(Brief) Convert the entries below into a Markdown table with the columns "No." and "Entry Line": number each row and put one line in it, leaving out blank lines.

(Material shown)
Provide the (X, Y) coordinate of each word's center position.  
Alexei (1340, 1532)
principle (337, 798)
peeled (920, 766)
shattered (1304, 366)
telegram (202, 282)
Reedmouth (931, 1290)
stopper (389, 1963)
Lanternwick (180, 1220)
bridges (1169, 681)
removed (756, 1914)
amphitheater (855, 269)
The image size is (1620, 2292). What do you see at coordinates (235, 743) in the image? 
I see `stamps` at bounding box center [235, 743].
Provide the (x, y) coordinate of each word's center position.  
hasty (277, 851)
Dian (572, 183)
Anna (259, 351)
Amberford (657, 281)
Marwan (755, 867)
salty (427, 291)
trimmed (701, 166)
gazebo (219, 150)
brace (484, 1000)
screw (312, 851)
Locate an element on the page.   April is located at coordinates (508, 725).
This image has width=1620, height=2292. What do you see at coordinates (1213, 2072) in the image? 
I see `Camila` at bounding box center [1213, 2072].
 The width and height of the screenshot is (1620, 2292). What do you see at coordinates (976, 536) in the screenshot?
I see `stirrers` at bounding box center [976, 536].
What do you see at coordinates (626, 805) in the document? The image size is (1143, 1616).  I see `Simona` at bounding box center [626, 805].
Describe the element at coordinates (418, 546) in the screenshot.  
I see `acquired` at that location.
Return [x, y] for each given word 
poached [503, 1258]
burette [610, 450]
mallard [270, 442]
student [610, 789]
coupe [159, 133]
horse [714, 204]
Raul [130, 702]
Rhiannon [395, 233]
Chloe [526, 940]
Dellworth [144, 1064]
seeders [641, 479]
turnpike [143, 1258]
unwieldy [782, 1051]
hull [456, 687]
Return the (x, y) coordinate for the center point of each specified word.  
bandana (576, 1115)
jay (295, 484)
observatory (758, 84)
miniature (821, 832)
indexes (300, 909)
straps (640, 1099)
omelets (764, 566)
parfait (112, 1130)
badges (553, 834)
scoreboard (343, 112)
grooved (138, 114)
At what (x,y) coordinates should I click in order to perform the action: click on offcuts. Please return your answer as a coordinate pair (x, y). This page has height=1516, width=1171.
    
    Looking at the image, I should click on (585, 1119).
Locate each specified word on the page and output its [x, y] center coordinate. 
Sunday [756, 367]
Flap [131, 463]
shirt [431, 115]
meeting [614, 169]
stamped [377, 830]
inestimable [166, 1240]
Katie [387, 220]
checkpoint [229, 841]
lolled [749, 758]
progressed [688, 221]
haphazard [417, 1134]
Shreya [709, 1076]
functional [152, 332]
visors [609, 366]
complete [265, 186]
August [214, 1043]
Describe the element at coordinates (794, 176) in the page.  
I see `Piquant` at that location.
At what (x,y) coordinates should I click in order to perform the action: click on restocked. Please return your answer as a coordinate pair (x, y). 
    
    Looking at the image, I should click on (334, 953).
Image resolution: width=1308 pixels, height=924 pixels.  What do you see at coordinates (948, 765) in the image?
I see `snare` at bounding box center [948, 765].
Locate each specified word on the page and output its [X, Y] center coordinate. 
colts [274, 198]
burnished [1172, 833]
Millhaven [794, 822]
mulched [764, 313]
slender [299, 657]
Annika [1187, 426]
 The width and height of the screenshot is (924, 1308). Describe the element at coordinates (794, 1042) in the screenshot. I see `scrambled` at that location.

(Result below)
| No. | Entry Line |
|---|---|
| 1 | Provide the (X, Y) coordinate of each word's center position.   |
| 2 | Alexei (1340, 1532) |
| 3 | principle (337, 798) |
| 4 | peeled (920, 766) |
| 5 | shattered (1304, 366) |
| 6 | telegram (202, 282) |
| 7 | Reedmouth (931, 1290) |
| 8 | stopper (389, 1963) |
| 9 | Lanternwick (180, 1220) |
| 10 | bridges (1169, 681) |
| 11 | removed (756, 1914) |
| 12 | amphitheater (855, 269) |
| 13 | The image size is (1620, 2292). What do you see at coordinates (235, 743) in the image?  |
| 14 | I see `stamps` at bounding box center [235, 743]. |
| 15 | Provide the (x, y) coordinate of each word's center position.   |
| 16 | hasty (277, 851) |
| 17 | Dian (572, 183) |
| 18 | Anna (259, 351) |
| 19 | Amberford (657, 281) |
| 20 | Marwan (755, 867) |
| 21 | salty (427, 291) |
| 22 | trimmed (701, 166) |
| 23 | gazebo (219, 150) |
| 24 | brace (484, 1000) |
| 25 | screw (312, 851) |
| 26 | Locate an element on the page.   April is located at coordinates (508, 725). |
| 27 | This image has width=1620, height=2292. What do you see at coordinates (1213, 2072) in the image?  |
| 28 | I see `Camila` at bounding box center [1213, 2072]. |
| 29 |  The width and height of the screenshot is (1620, 2292). What do you see at coordinates (976, 536) in the screenshot? |
| 30 | I see `stirrers` at bounding box center [976, 536]. |
| 31 | What do you see at coordinates (626, 805) in the document? The image size is (1143, 1616).  I see `Simona` at bounding box center [626, 805]. |
| 32 | Describe the element at coordinates (418, 546) in the screenshot.   |
| 33 | I see `acquired` at that location. |
| 34 | Return [x, y] for each given word  |
| 35 | poached [503, 1258] |
| 36 | burette [610, 450] |
| 37 | mallard [270, 442] |
| 38 | student [610, 789] |
| 39 | coupe [159, 133] |
| 40 | horse [714, 204] |
| 41 | Raul [130, 702] |
| 42 | Rhiannon [395, 233] |
| 43 | Chloe [526, 940] |
| 44 | Dellworth [144, 1064] |
| 45 | seeders [641, 479] |
| 46 | turnpike [143, 1258] |
| 47 | unwieldy [782, 1051] |
| 48 | hull [456, 687] |
| 49 | Return the (x, y) coordinate for the center point of each specified word.   |
| 50 | bandana (576, 1115) |
| 51 | jay (295, 484) |
| 52 | observatory (758, 84) |
| 53 | miniature (821, 832) |
| 54 | indexes (300, 909) |
| 55 | straps (640, 1099) |
| 56 | omelets (764, 566) |
| 57 | parfait (112, 1130) |
| 58 | badges (553, 834) |
| 59 | scoreboard (343, 112) |
| 60 | grooved (138, 114) |
| 61 | At what (x,y) coordinates should I click in order to perform the action: click on offcuts. Please return your answer as a coordinate pair (x, y). This page has height=1516, width=1171. |
| 62 |     Looking at the image, I should click on (585, 1119). |
| 63 | Locate each specified word on the page and output its [x, y] center coordinate.  |
| 64 | Sunday [756, 367] |
| 65 | Flap [131, 463] |
| 66 | shirt [431, 115] |
| 67 | meeting [614, 169] |
| 68 | stamped [377, 830] |
| 69 | inestimable [166, 1240] |
| 70 | Katie [387, 220] |
| 71 | checkpoint [229, 841] |
| 72 | lolled [749, 758] |
| 73 | progressed [688, 221] |
| 74 | haphazard [417, 1134] |
| 75 | Shreya [709, 1076] |
| 76 | functional [152, 332] |
| 77 | visors [609, 366] |
| 78 | complete [265, 186] |
| 79 | August [214, 1043] |
| 80 | Describe the element at coordinates (794, 176) in the page.   |
| 81 | I see `Piquant` at that location. |
| 82 | At what (x,y) coordinates should I click in order to perform the action: click on restocked. Please return your answer as a coordinate pair (x, y).  |
| 83 |     Looking at the image, I should click on (334, 953). |
| 84 | Image resolution: width=1308 pixels, height=924 pixels.  What do you see at coordinates (948, 765) in the image? |
| 85 | I see `snare` at bounding box center [948, 765]. |
| 86 | Locate each specified word on the page and output its [X, Y] center coordinate.  |
| 87 | colts [274, 198] |
| 88 | burnished [1172, 833] |
| 89 | Millhaven [794, 822] |
| 90 | mulched [764, 313] |
| 91 | slender [299, 657] |
| 92 | Annika [1187, 426] |
| 93 |  The width and height of the screenshot is (924, 1308). Describe the element at coordinates (794, 1042) in the screenshot. I see `scrambled` at that location. |